Everything from the line with "(174, 336) = (184, 250): orange" to the end of the material is to be retyped exactly, both ends included, and nothing else.

**AVAILABLE DATA**
****************

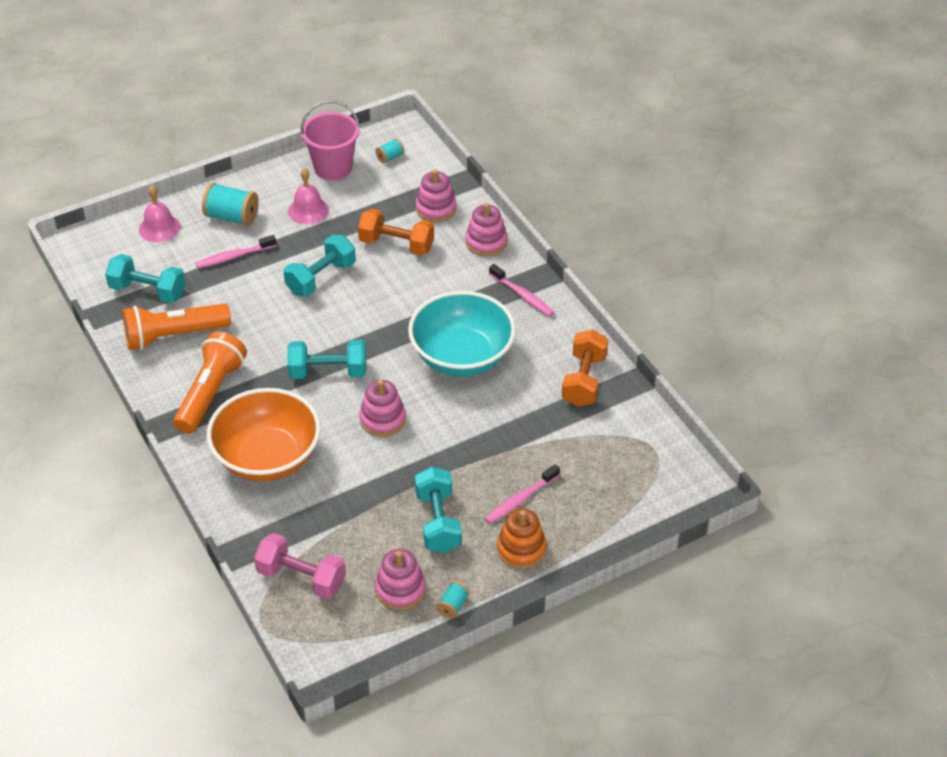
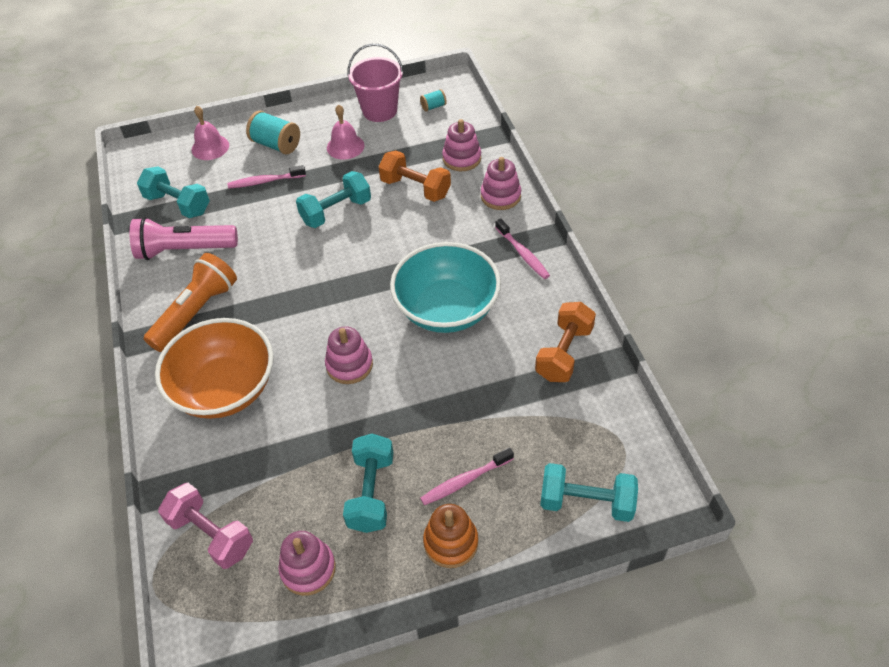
camera: 15 degrees right, 5 degrees up
(174, 336) = (184, 250): orange flashlight -> pink flashlight
(328, 372) = (312, 306): turquoise dumbbell -> turquoise dumbbell (586, 502)
(453, 606) = (358, 601): turquoise spool -> none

****************

**EXPECTED OUTPUT**
(174, 336) = (184, 250): orange flashlight -> pink flashlight
(328, 372) = (312, 306): turquoise dumbbell -> turquoise dumbbell (586, 502)
(453, 606) = (358, 601): turquoise spool -> none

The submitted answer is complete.